__WORK TASK__: Look through the data that follows and work out how many lines contain the string "type". Nothing but that number should be given.

[PROVIDED MATERIAL — start]

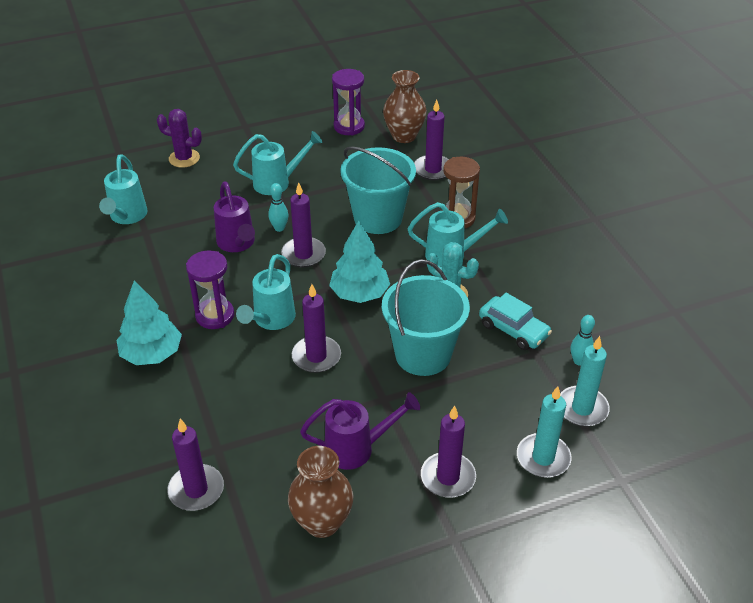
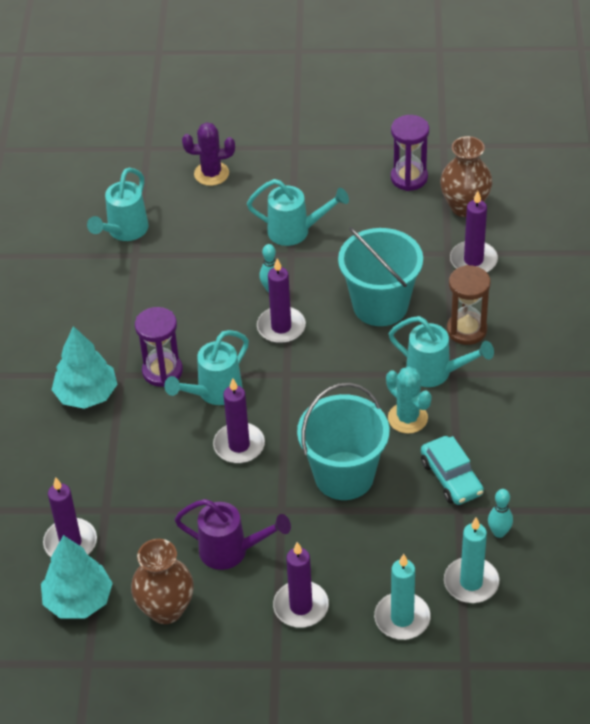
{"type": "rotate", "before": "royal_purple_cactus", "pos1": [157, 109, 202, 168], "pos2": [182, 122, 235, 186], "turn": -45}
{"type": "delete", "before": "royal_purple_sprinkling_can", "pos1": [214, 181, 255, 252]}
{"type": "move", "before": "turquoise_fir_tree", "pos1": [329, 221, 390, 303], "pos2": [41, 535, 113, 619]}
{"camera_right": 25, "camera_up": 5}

[PROVIDED MATERIAL — finish]

__ANSWER BELOW__: 3